------ GIVEN RECORDS ------

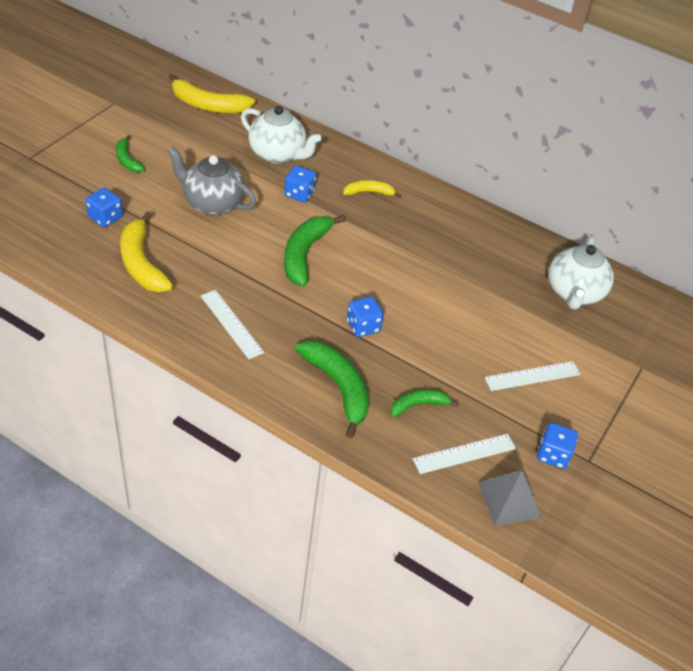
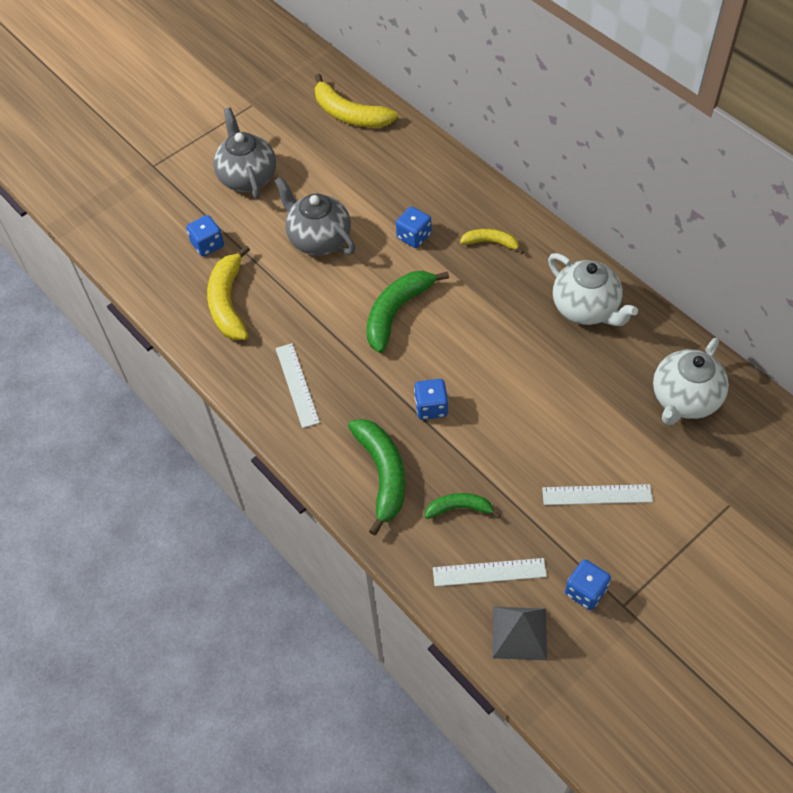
camera: 25 degrees right, 10 degrees up
green banana [116,135,145,172] -> grey teapot [213,108,276,199]
white teapot [241,106,321,164] -> white teapot moved to [548,253,638,326]

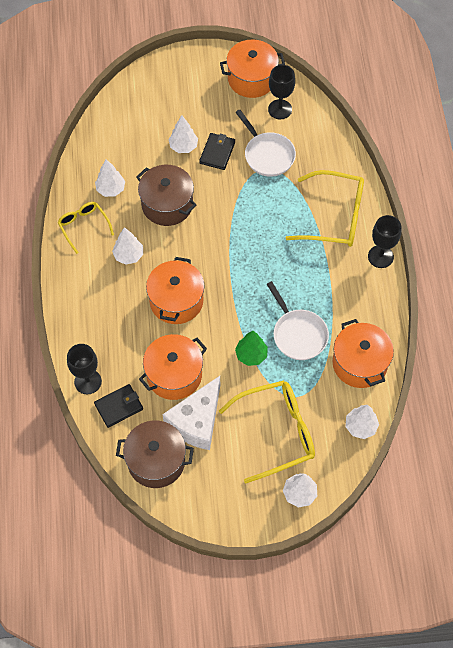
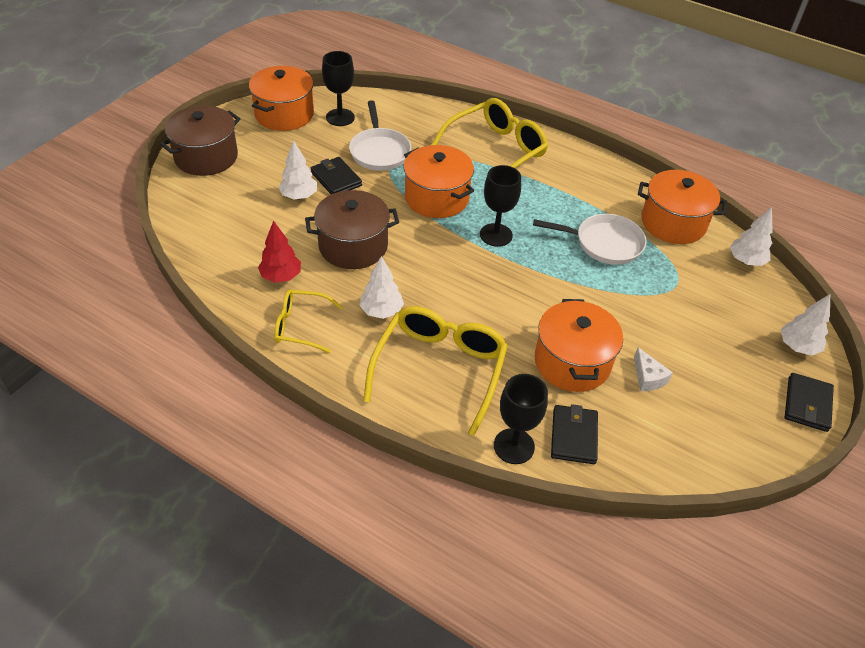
camera: 55 degrees left, 15 degrees down
white tree [95,159,125,197] -> red tree [258,220,301,283]
brown pot [116,420,194,488] -> brown pot moved to [160,106,240,176]
orange pot [146,257,205,324] -> orange pot moved to [404,145,474,218]
white cheese [163,376,220,450] -> white cheese [634,348,673,391], size x0.45
yellow glasses [219,380,315,483] -> yellow glasses moved to [363,306,508,436]
white pan [235,110,296,177] -> white pan turned 75 degrees clockwise [349,101,411,171]
green tree [235,330,268,366] -> none
black goblet [368,215,401,268] -> black goblet moved to [480,165,521,247]
none -> black wallet [785,373,834,432]

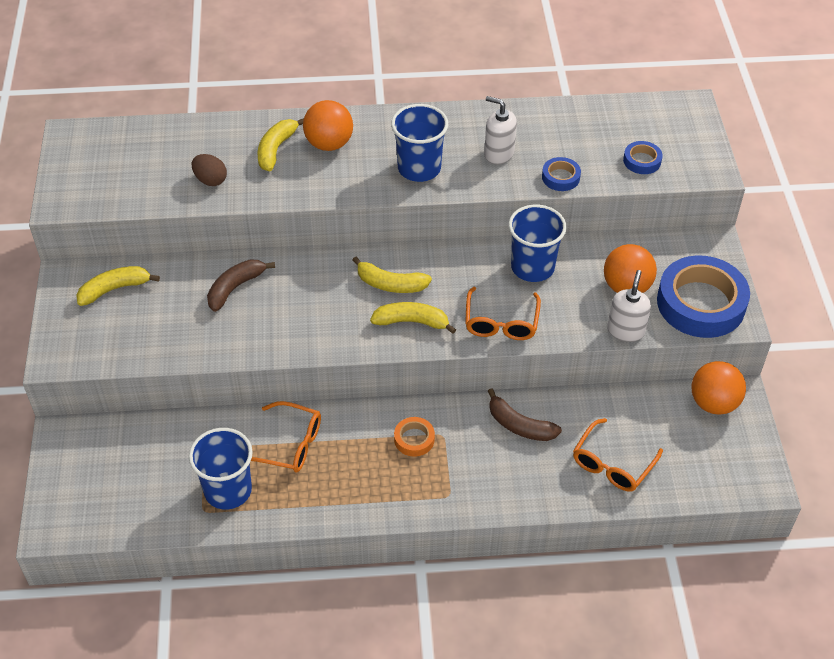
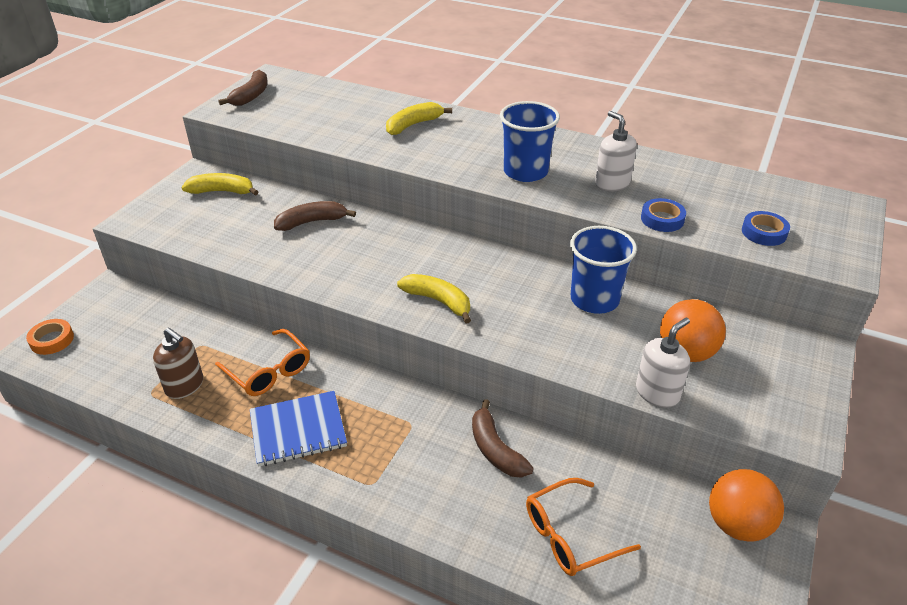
camera: 30 degrees right, 10 degrees down
blue cup [189,428,253,510] -> brown soap dispenser [153,327,203,399]
brown egg [192,154,227,186] -> none
orange ball [303,100,353,151] -> none
yellow banana [353,257,432,293] -> none
orange tape [394,417,435,457] -> orange tape moved to [26,319,74,355]
orange glasses [465,287,541,340] -> none
blue tape [657,255,750,338] -> none
none -> brown banana [218,70,268,106]
none -> blue notebook [250,391,347,467]

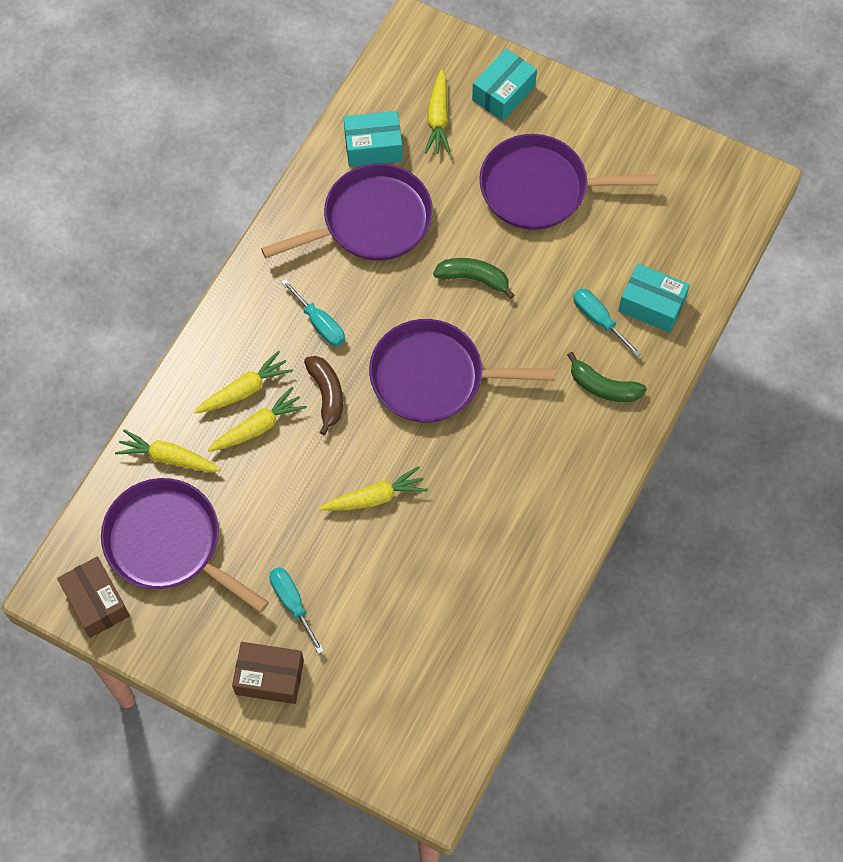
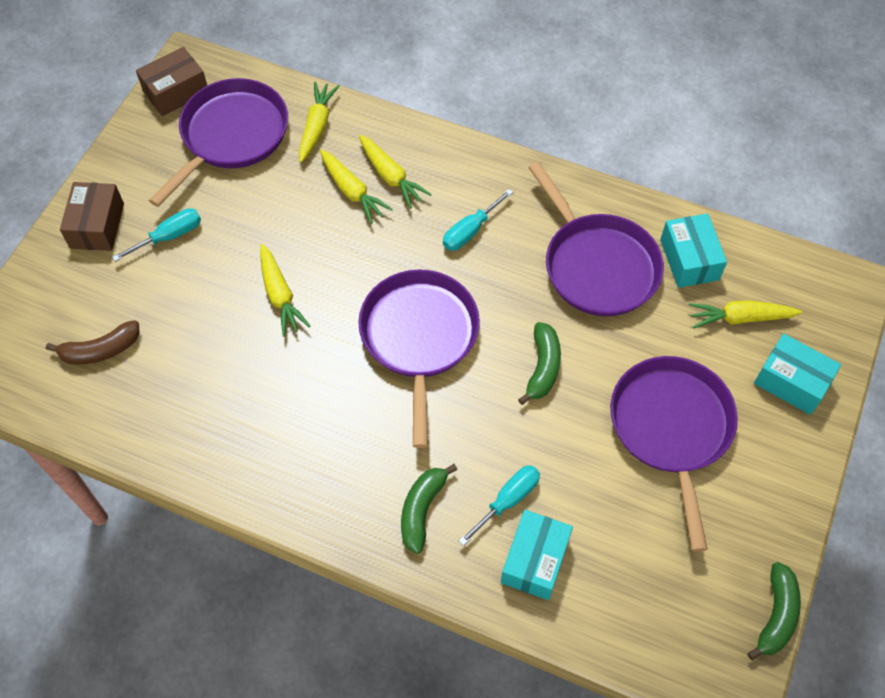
camera: 85 degrees right, 5 degrees down
brown banana [304,356,343,435] -> brown banana moved to [46,320,140,365]
none -> green banana [747,562,801,660]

------

| YOUR ASSIGNMENT |
Output all data exactly, omitting images.

| ANSWER TO THE EXERCISE |
camera: 25 degrees right, 10 degrees up
green banana [116,135,145,172] -> grey teapot [213,108,276,199]
white teapot [241,106,321,164] -> white teapot moved to [548,253,638,326]

camera: 55 degrees left, 15 degrees down
white tree [95,159,125,197] -> red tree [258,220,301,283]
brown pot [116,420,194,488] -> brown pot moved to [160,106,240,176]
orange pot [146,257,205,324] -> orange pot moved to [404,145,474,218]
white cheese [163,376,220,450] -> white cheese [634,348,673,391], size x0.45
yellow glasses [219,380,315,483] -> yellow glasses moved to [363,306,508,436]
white pan [235,110,296,177] -> white pan turned 75 degrees clockwise [349,101,411,171]
green tree [235,330,268,366] -> none
black goblet [368,215,401,268] -> black goblet moved to [480,165,521,247]
none -> black wallet [785,373,834,432]

camera: 30 degrees right, 10 degrees down
blue cup [189,428,253,510] -> brown soap dispenser [153,327,203,399]
brown egg [192,154,227,186] -> none
orange ball [303,100,353,151] -> none
yellow banana [353,257,432,293] -> none
orange tape [394,417,435,457] -> orange tape moved to [26,319,74,355]
orange glasses [465,287,541,340] -> none
blue tape [657,255,750,338] -> none
none -> brown banana [218,70,268,106]
none -> blue notebook [250,391,347,467]

camera: 85 degrees right, 5 degrees down
brown banana [304,356,343,435] -> brown banana moved to [46,320,140,365]
none -> green banana [747,562,801,660]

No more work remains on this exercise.